Copy the records exactly, starting at the first line and ending with the line that contains "PYU: 8:59 -> 12:45".

::::

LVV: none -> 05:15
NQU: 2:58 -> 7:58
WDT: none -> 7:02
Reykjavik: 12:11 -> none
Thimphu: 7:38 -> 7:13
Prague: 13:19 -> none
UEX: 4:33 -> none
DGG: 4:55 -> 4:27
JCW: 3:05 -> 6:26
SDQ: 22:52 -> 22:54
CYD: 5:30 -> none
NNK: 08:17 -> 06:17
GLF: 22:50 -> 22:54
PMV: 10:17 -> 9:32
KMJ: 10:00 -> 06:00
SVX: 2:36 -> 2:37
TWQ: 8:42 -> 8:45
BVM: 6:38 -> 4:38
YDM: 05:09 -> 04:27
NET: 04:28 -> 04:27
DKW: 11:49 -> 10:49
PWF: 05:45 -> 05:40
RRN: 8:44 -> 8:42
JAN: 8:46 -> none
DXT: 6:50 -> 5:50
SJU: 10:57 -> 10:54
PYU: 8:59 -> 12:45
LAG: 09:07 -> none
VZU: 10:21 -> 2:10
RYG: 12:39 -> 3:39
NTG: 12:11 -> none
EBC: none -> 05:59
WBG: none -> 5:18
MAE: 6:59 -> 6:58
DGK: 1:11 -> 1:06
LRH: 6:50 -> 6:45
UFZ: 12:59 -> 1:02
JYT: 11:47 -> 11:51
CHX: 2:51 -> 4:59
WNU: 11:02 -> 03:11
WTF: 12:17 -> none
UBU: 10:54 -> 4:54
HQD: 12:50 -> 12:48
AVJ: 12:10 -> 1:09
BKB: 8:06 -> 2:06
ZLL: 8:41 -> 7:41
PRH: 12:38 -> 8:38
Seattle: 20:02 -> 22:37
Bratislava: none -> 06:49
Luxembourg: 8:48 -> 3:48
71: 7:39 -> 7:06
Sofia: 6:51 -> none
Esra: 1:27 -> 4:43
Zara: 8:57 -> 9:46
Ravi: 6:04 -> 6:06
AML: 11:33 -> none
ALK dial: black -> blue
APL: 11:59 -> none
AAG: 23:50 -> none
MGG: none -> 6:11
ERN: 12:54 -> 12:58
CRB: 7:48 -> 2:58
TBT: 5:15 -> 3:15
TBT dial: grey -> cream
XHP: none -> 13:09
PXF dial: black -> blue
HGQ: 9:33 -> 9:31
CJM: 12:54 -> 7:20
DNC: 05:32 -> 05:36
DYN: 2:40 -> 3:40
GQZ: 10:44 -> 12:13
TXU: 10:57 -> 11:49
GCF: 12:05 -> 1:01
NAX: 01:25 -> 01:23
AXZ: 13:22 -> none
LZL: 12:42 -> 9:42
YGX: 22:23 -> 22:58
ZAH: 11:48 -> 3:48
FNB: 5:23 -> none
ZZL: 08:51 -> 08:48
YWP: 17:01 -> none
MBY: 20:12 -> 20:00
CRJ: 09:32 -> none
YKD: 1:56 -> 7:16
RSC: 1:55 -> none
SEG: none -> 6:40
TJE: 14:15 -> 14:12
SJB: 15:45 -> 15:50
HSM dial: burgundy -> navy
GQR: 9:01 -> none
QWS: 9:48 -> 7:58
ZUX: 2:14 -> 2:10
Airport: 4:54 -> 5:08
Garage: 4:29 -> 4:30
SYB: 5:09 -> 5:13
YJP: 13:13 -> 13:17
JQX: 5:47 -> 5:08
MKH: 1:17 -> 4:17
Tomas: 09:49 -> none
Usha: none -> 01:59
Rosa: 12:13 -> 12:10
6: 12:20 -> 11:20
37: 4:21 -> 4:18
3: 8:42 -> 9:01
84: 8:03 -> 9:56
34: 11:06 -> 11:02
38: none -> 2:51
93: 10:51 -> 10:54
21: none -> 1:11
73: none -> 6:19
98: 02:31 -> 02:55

::::

■ **Exercise answer**:
LVV: none -> 05:15
NQU: 2:58 -> 7:58
WDT: none -> 7:02
Reykjavik: 12:11 -> none
Thimphu: 7:38 -> 7:13
Prague: 13:19 -> none
UEX: 4:33 -> none
DGG: 4:55 -> 4:27
JCW: 3:05 -> 6:26
SDQ: 22:52 -> 22:54
CYD: 5:30 -> none
NNK: 08:17 -> 06:17
GLF: 22:50 -> 22:54
PMV: 10:17 -> 9:32
KMJ: 10:00 -> 06:00
SVX: 2:36 -> 2:37
TWQ: 8:42 -> 8:45
BVM: 6:38 -> 4:38
YDM: 05:09 -> 04:27
NET: 04:28 -> 04:27
DKW: 11:49 -> 10:49
PWF: 05:45 -> 05:40
RRN: 8:44 -> 8:42
JAN: 8:46 -> none
DXT: 6:50 -> 5:50
SJU: 10:57 -> 10:54
PYU: 8:59 -> 12:45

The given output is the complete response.